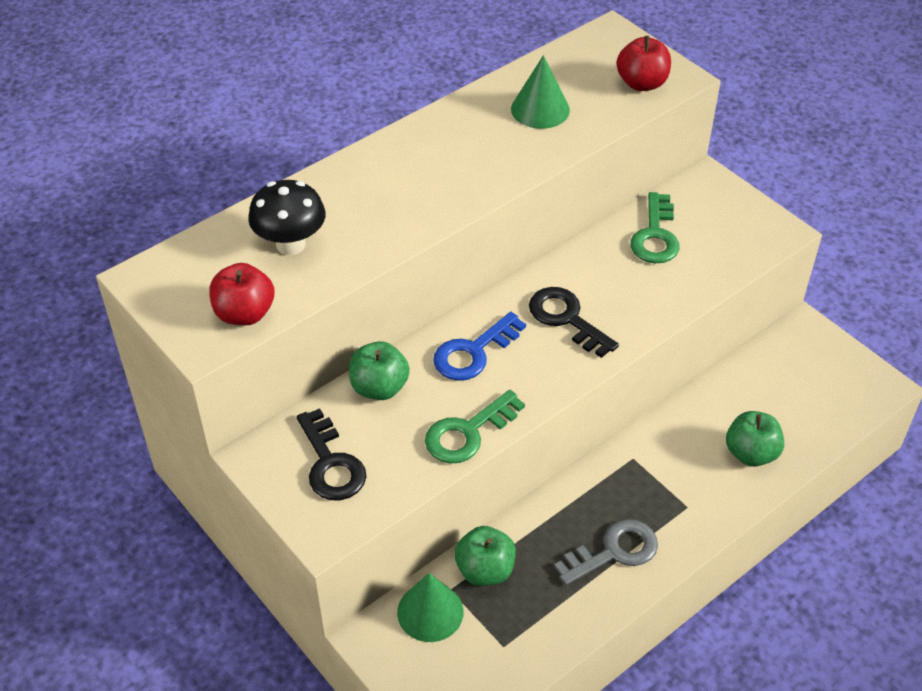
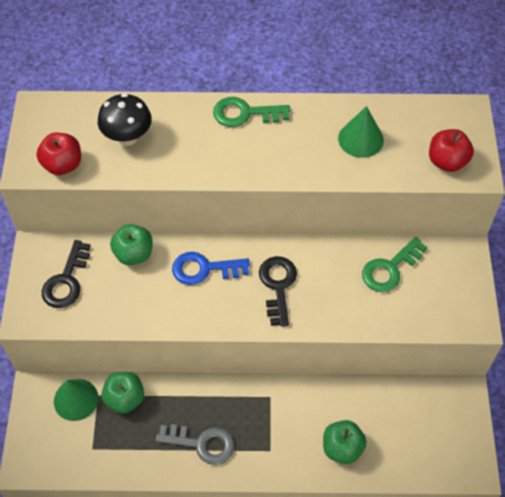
camera: 40 degrees right, 10 degrees up
(468, 433) = (151, 316): green key -> green key (245, 113)

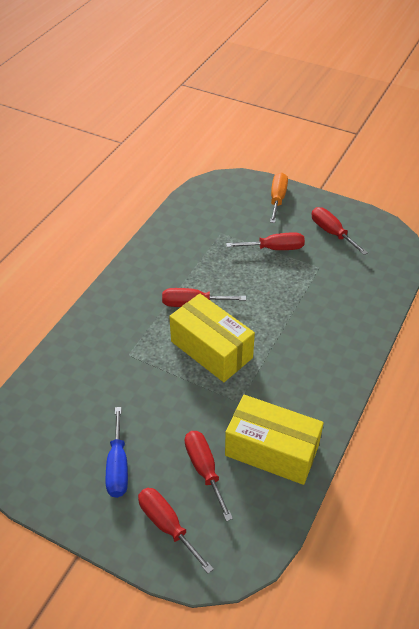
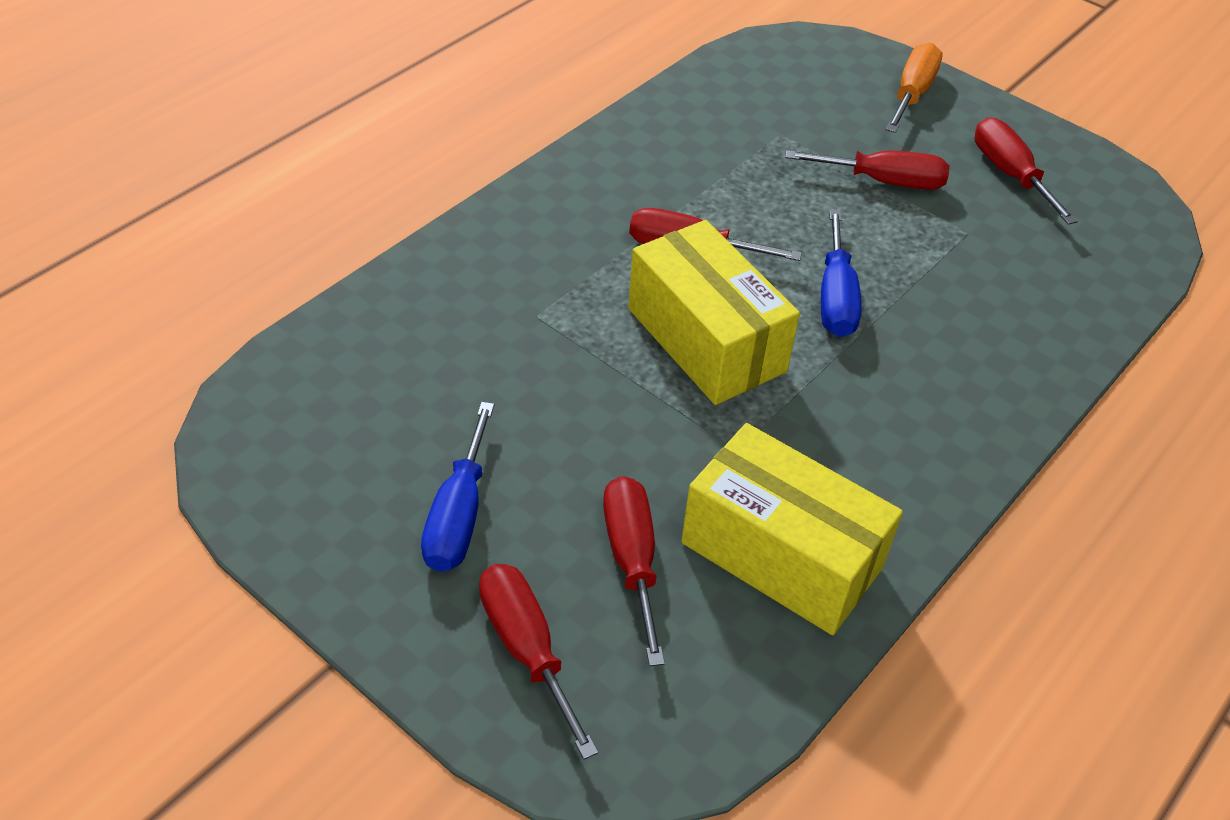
camera: 10 degrees right, 0 degrees up
(266, 314) = (836, 297): none -> blue screwdriver

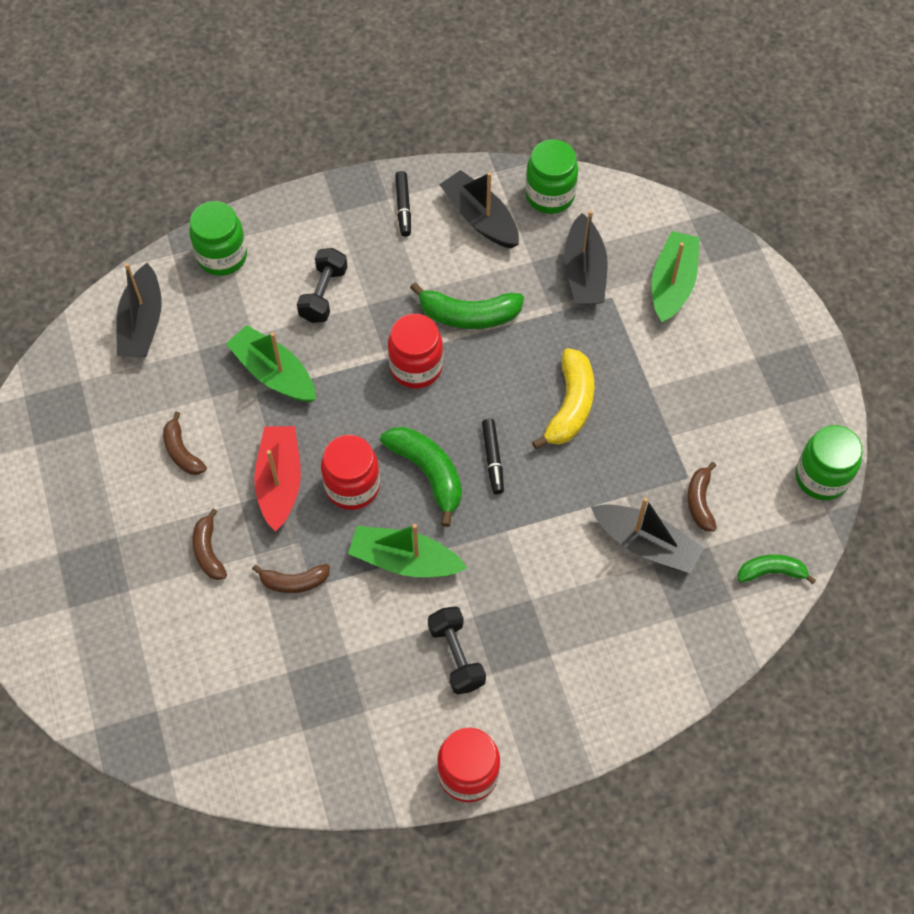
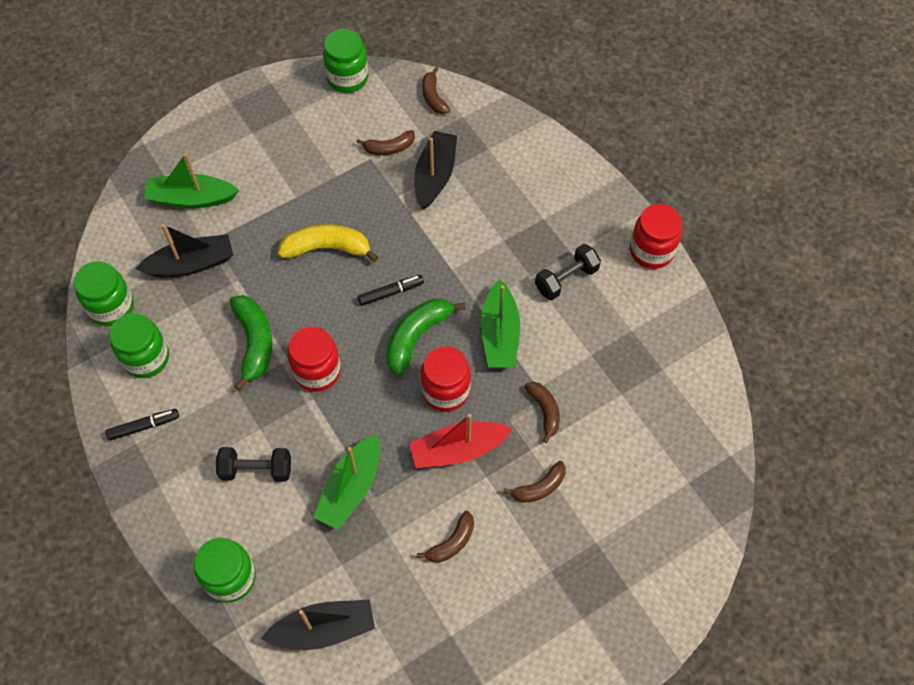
camera: 105 degrees left, 0 degrees up
(480, 218) = (146, 358): black boat -> green jar
(771, 572) = (433, 97): green banana -> brown banana

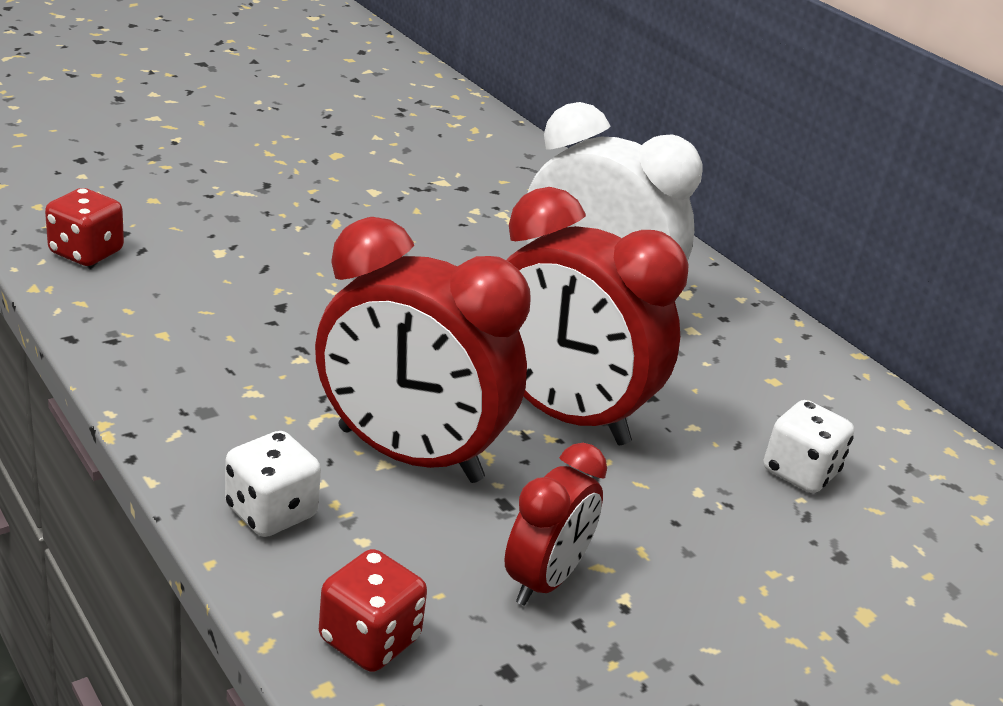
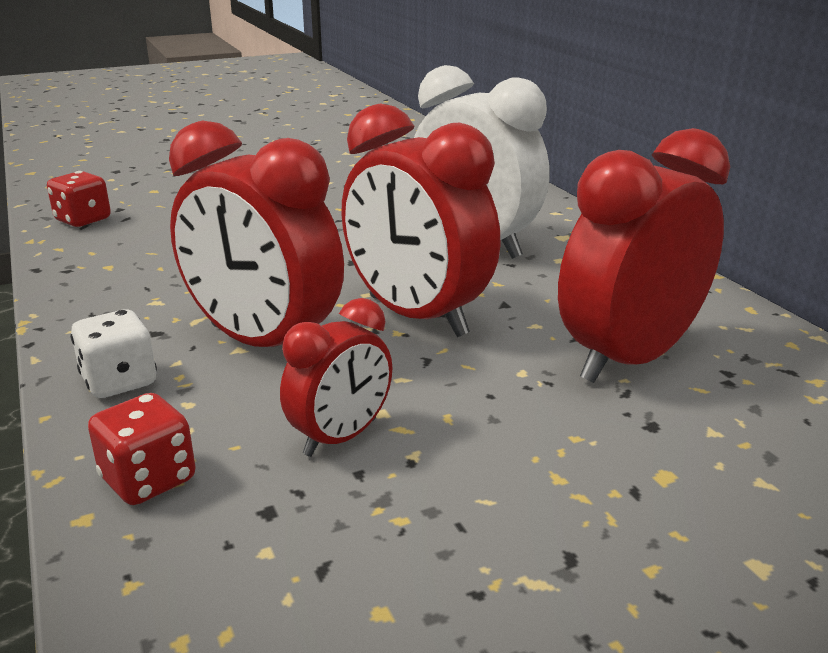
camera: 15 degrees right, 5 degrees down
(799, 472) = (629, 359): white dice -> red clock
# # # # # # #
What the exercise asks — The line containing "(771, 572) = (433, 97): green" and every line after it, through the end of the records, are what you should retype exactly. Do not include the pictures.

Output below —
(771, 572) = (433, 97): green banana -> brown banana

camera: 15 degrees right, 5 degrees down
(799, 472) = (629, 359): white dice -> red clock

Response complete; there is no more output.